_What needs to be done_.
Can you output the records below exactly as they are written?

Excerpted records START

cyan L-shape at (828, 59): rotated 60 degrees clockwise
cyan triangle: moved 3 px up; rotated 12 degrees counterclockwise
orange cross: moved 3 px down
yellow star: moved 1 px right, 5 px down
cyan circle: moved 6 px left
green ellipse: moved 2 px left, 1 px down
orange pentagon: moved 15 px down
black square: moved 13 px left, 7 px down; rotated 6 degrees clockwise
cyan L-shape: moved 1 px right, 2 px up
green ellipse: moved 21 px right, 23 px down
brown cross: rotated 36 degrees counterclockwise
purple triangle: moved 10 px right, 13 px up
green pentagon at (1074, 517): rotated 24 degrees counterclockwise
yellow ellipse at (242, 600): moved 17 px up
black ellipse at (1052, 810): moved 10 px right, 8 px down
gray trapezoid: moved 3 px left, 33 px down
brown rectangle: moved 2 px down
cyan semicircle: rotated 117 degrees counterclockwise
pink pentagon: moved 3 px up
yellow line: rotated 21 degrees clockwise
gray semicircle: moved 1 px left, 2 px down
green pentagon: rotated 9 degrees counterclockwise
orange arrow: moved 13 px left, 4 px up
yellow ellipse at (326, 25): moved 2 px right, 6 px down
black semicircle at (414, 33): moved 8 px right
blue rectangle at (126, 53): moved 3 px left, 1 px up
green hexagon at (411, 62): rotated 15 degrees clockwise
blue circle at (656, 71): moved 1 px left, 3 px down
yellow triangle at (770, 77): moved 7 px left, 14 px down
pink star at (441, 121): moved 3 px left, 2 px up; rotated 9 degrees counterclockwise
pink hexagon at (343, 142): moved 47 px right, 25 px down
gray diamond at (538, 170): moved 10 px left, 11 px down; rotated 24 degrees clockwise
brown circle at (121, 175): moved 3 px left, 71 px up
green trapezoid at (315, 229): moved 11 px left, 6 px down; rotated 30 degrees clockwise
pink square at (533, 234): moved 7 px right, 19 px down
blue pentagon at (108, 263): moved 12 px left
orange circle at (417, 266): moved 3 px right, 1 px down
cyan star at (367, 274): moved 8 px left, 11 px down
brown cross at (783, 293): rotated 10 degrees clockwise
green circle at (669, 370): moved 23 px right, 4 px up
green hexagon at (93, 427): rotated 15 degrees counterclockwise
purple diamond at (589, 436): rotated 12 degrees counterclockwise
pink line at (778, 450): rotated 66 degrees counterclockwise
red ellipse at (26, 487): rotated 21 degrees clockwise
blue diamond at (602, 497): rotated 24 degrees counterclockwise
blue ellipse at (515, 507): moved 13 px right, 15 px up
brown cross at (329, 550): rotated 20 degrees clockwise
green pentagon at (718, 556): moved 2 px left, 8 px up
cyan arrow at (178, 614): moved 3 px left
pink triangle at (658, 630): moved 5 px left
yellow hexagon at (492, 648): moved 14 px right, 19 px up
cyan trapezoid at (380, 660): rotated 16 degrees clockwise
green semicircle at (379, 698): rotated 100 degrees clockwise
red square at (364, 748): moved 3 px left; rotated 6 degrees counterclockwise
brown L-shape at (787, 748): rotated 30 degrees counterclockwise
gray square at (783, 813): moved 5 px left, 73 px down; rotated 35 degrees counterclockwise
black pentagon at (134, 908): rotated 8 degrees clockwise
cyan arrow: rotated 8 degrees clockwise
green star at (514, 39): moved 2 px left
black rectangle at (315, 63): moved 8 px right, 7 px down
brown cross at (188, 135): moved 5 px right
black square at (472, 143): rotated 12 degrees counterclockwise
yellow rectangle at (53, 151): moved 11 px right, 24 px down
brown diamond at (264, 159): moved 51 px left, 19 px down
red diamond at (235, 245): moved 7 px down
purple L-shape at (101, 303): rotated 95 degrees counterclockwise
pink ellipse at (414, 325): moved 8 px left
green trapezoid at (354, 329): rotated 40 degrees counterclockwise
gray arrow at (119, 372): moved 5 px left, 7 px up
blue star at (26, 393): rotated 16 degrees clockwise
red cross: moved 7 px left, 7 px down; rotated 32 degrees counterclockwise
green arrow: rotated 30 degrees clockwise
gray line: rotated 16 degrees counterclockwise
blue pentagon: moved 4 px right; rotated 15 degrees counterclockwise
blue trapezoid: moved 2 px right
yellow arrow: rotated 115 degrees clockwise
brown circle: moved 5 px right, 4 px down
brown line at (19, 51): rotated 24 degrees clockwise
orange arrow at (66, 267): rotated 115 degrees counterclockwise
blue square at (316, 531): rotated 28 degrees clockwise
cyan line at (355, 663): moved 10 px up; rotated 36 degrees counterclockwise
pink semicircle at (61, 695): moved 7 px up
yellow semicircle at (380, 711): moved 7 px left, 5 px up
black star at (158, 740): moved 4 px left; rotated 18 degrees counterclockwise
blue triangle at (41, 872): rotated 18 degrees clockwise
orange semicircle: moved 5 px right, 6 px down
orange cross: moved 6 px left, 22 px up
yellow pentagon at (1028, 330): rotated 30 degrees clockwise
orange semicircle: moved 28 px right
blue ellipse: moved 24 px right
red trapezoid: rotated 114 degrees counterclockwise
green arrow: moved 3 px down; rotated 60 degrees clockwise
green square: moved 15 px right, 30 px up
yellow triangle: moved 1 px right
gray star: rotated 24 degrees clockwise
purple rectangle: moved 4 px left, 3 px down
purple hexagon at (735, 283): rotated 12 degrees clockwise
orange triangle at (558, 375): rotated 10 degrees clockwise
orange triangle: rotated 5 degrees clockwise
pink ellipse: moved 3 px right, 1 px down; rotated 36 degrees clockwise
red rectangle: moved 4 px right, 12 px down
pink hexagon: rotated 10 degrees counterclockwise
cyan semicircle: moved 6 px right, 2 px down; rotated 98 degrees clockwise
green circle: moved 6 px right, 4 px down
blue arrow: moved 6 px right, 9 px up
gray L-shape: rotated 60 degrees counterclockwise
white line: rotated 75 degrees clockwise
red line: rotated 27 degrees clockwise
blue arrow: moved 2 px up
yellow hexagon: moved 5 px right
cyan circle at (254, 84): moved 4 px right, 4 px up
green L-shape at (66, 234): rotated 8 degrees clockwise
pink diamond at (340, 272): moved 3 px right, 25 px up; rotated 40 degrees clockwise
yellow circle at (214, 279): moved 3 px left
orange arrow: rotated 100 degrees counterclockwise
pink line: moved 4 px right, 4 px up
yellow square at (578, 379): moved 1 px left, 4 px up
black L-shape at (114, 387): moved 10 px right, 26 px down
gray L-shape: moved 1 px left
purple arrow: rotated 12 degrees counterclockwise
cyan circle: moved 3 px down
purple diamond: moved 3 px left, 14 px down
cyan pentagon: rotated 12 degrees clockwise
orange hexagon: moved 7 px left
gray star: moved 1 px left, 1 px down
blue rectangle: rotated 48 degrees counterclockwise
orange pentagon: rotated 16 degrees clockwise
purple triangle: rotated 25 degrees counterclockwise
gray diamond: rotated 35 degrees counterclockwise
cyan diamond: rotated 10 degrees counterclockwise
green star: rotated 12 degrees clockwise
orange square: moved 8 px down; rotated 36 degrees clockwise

Excerpted records END

_Expected output_.
cyan L-shape at (828, 59): rotated 60 degrees clockwise
cyan triangle: moved 3 px up; rotated 12 degrees counterclockwise
orange cross: moved 3 px down
yellow star: moved 1 px right, 5 px down
cyan circle: moved 6 px left
green ellipse: moved 2 px left, 1 px down
orange pentagon: moved 15 px down
black square: moved 13 px left, 7 px down; rotated 6 degrees clockwise
cyan L-shape: moved 1 px right, 2 px up
green ellipse: moved 21 px right, 23 px down
brown cross: rotated 36 degrees counterclockwise
purple triangle: moved 10 px right, 13 px up
green pentagon at (1074, 517): rotated 24 degrees counterclockwise
yellow ellipse at (242, 600): moved 17 px up
black ellipse at (1052, 810): moved 10 px right, 8 px down
gray trapezoid: moved 3 px left, 33 px down
brown rectangle: moved 2 px down
cyan semicircle: rotated 117 degrees counterclockwise
pink pentagon: moved 3 px up
yellow line: rotated 21 degrees clockwise
gray semicircle: moved 1 px left, 2 px down
green pentagon: rotated 9 degrees counterclockwise
orange arrow: moved 13 px left, 4 px up
yellow ellipse at (326, 25): moved 2 px right, 6 px down
black semicircle at (414, 33): moved 8 px right
blue rectangle at (126, 53): moved 3 px left, 1 px up
green hexagon at (411, 62): rotated 15 degrees clockwise
blue circle at (656, 71): moved 1 px left, 3 px down
yellow triangle at (770, 77): moved 7 px left, 14 px down
pink star at (441, 121): moved 3 px left, 2 px up; rotated 9 degrees counterclockwise
pink hexagon at (343, 142): moved 47 px right, 25 px down
gray diamond at (538, 170): moved 10 px left, 11 px down; rotated 24 degrees clockwise
brown circle at (121, 175): moved 3 px left, 71 px up
green trapezoid at (315, 229): moved 11 px left, 6 px down; rotated 30 degrees clockwise
pink square at (533, 234): moved 7 px right, 19 px down
blue pentagon at (108, 263): moved 12 px left
orange circle at (417, 266): moved 3 px right, 1 px down
cyan star at (367, 274): moved 8 px left, 11 px down
brown cross at (783, 293): rotated 10 degrees clockwise
green circle at (669, 370): moved 23 px right, 4 px up
green hexagon at (93, 427): rotated 15 degrees counterclockwise
purple diamond at (589, 436): rotated 12 degrees counterclockwise
pink line at (778, 450): rotated 66 degrees counterclockwise
red ellipse at (26, 487): rotated 21 degrees clockwise
blue diamond at (602, 497): rotated 24 degrees counterclockwise
blue ellipse at (515, 507): moved 13 px right, 15 px up
brown cross at (329, 550): rotated 20 degrees clockwise
green pentagon at (718, 556): moved 2 px left, 8 px up
cyan arrow at (178, 614): moved 3 px left
pink triangle at (658, 630): moved 5 px left
yellow hexagon at (492, 648): moved 14 px right, 19 px up
cyan trapezoid at (380, 660): rotated 16 degrees clockwise
green semicircle at (379, 698): rotated 100 degrees clockwise
red square at (364, 748): moved 3 px left; rotated 6 degrees counterclockwise
brown L-shape at (787, 748): rotated 30 degrees counterclockwise
gray square at (783, 813): moved 5 px left, 73 px down; rotated 35 degrees counterclockwise
black pentagon at (134, 908): rotated 8 degrees clockwise
cyan arrow: rotated 8 degrees clockwise
green star at (514, 39): moved 2 px left
black rectangle at (315, 63): moved 8 px right, 7 px down
brown cross at (188, 135): moved 5 px right
black square at (472, 143): rotated 12 degrees counterclockwise
yellow rectangle at (53, 151): moved 11 px right, 24 px down
brown diamond at (264, 159): moved 51 px left, 19 px down
red diamond at (235, 245): moved 7 px down
purple L-shape at (101, 303): rotated 95 degrees counterclockwise
pink ellipse at (414, 325): moved 8 px left
green trapezoid at (354, 329): rotated 40 degrees counterclockwise
gray arrow at (119, 372): moved 5 px left, 7 px up
blue star at (26, 393): rotated 16 degrees clockwise
red cross: moved 7 px left, 7 px down; rotated 32 degrees counterclockwise
green arrow: rotated 30 degrees clockwise
gray line: rotated 16 degrees counterclockwise
blue pentagon: moved 4 px right; rotated 15 degrees counterclockwise
blue trapezoid: moved 2 px right
yellow arrow: rotated 115 degrees clockwise
brown circle: moved 5 px right, 4 px down
brown line at (19, 51): rotated 24 degrees clockwise
orange arrow at (66, 267): rotated 115 degrees counterclockwise
blue square at (316, 531): rotated 28 degrees clockwise
cyan line at (355, 663): moved 10 px up; rotated 36 degrees counterclockwise
pink semicircle at (61, 695): moved 7 px up
yellow semicircle at (380, 711): moved 7 px left, 5 px up
black star at (158, 740): moved 4 px left; rotated 18 degrees counterclockwise
blue triangle at (41, 872): rotated 18 degrees clockwise
orange semicircle: moved 5 px right, 6 px down
orange cross: moved 6 px left, 22 px up
yellow pentagon at (1028, 330): rotated 30 degrees clockwise
orange semicircle: moved 28 px right
blue ellipse: moved 24 px right
red trapezoid: rotated 114 degrees counterclockwise
green arrow: moved 3 px down; rotated 60 degrees clockwise
green square: moved 15 px right, 30 px up
yellow triangle: moved 1 px right
gray star: rotated 24 degrees clockwise
purple rectangle: moved 4 px left, 3 px down
purple hexagon at (735, 283): rotated 12 degrees clockwise
orange triangle at (558, 375): rotated 10 degrees clockwise
orange triangle: rotated 5 degrees clockwise
pink ellipse: moved 3 px right, 1 px down; rotated 36 degrees clockwise
red rectangle: moved 4 px right, 12 px down
pink hexagon: rotated 10 degrees counterclockwise
cyan semicircle: moved 6 px right, 2 px down; rotated 98 degrees clockwise
green circle: moved 6 px right, 4 px down
blue arrow: moved 6 px right, 9 px up
gray L-shape: rotated 60 degrees counterclockwise
white line: rotated 75 degrees clockwise
red line: rotated 27 degrees clockwise
blue arrow: moved 2 px up
yellow hexagon: moved 5 px right
cyan circle at (254, 84): moved 4 px right, 4 px up
green L-shape at (66, 234): rotated 8 degrees clockwise
pink diamond at (340, 272): moved 3 px right, 25 px up; rotated 40 degrees clockwise
yellow circle at (214, 279): moved 3 px left
orange arrow: rotated 100 degrees counterclockwise
pink line: moved 4 px right, 4 px up
yellow square at (578, 379): moved 1 px left, 4 px up
black L-shape at (114, 387): moved 10 px right, 26 px down
gray L-shape: moved 1 px left
purple arrow: rotated 12 degrees counterclockwise
cyan circle: moved 3 px down
purple diamond: moved 3 px left, 14 px down
cyan pentagon: rotated 12 degrees clockwise
orange hexagon: moved 7 px left
gray star: moved 1 px left, 1 px down
blue rectangle: rotated 48 degrees counterclockwise
orange pentagon: rotated 16 degrees clockwise
purple triangle: rotated 25 degrees counterclockwise
gray diamond: rotated 35 degrees counterclockwise
cyan diamond: rotated 10 degrees counterclockwise
green star: rotated 12 degrees clockwise
orange square: moved 8 px down; rotated 36 degrees clockwise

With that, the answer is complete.